Task brief - Images are to be excluded, and the rest of the data repeated exactly.

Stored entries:
Content starts

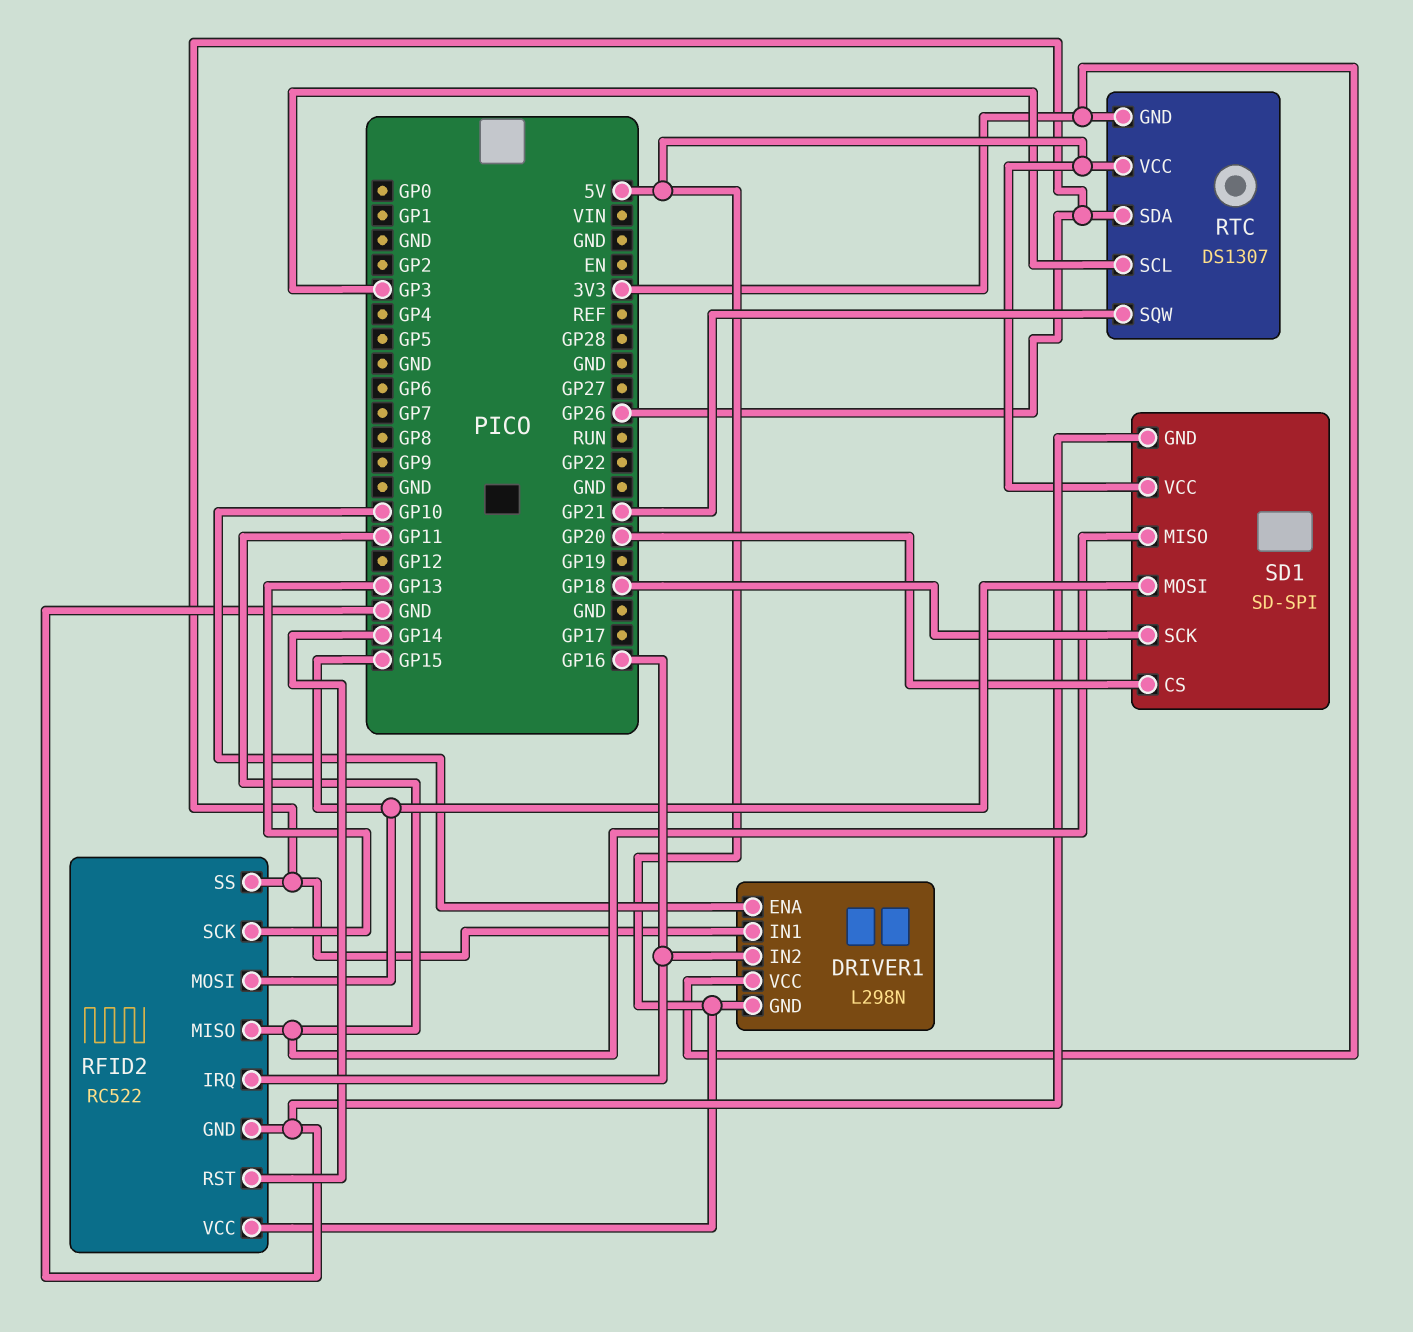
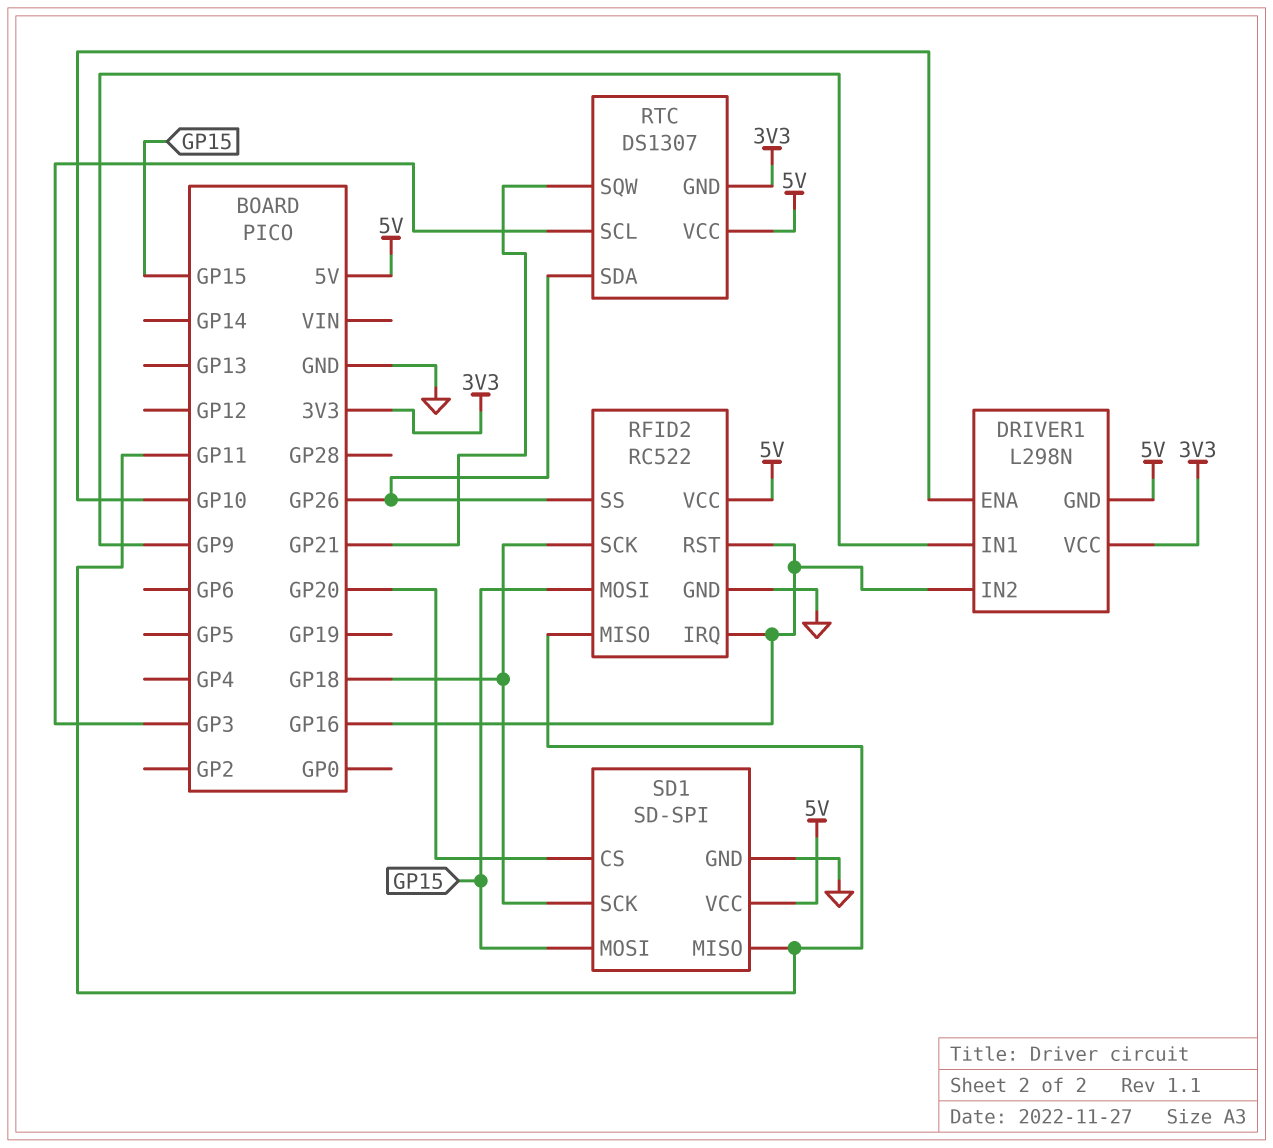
DRIVER1 pin IN1: GP26 -> GP9
RFID2 pin RST: GP14 -> GP16
RFID2 pin SCK: GP13 -> GP18

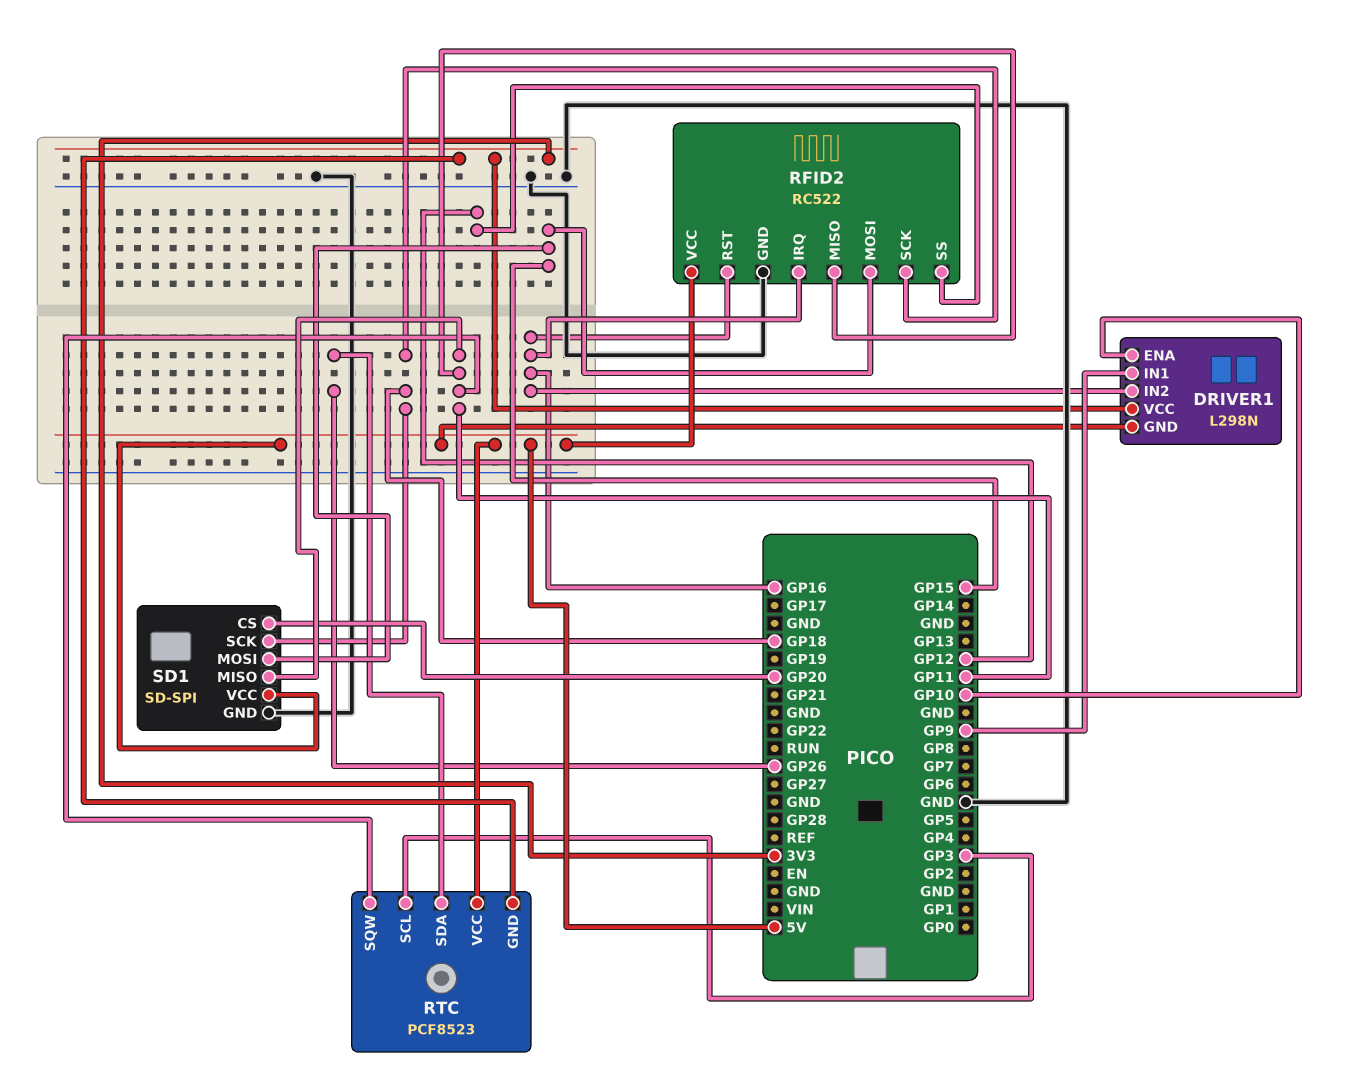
RFID2 pin SS: GP26 -> GP12
RTC: DS1307 -> PCF8523
RTC pin SQW: GP21 -> GP11

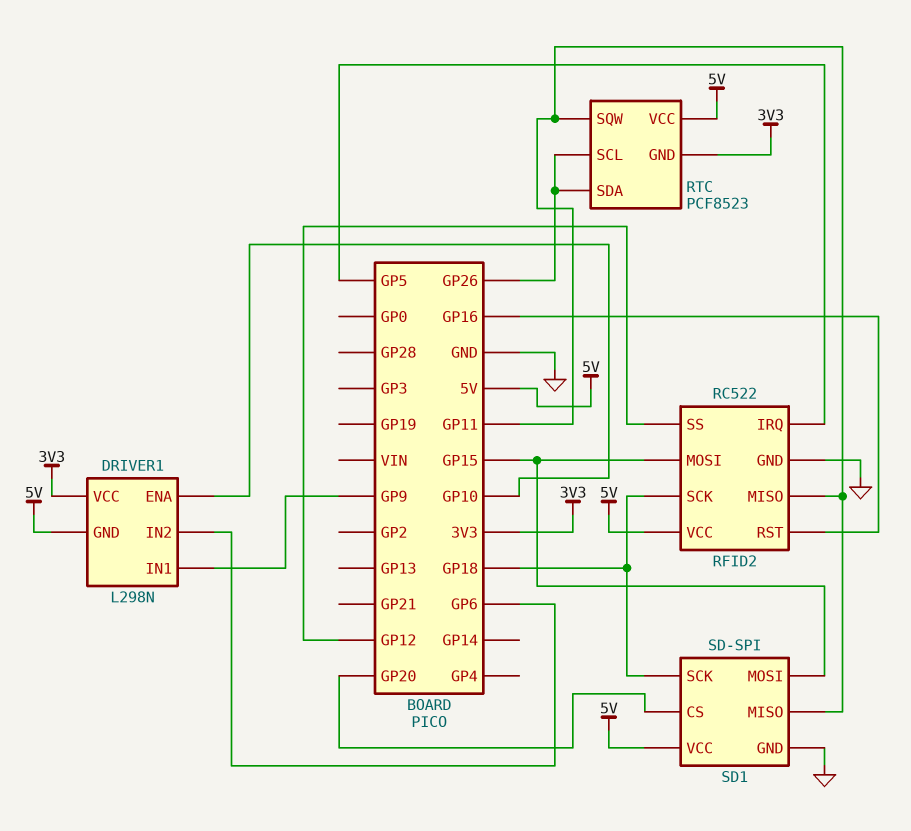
DRIVER1 pin IN2: GP16 -> GP6
RFID2 pin IRQ: GP16 -> GP5
RTC pin SCL: GP3 -> GP26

Content ends

Solution to this task -
DRIVER1 pin IN1: GP26 -> GP9
RFID2 pin RST: GP14 -> GP16
RFID2 pin SCK: GP13 -> GP18

RFID2 pin SS: GP26 -> GP12
RTC: DS1307 -> PCF8523
RTC pin SQW: GP21 -> GP11

DRIVER1 pin IN2: GP16 -> GP6
RFID2 pin IRQ: GP16 -> GP5
RTC pin SCL: GP3 -> GP26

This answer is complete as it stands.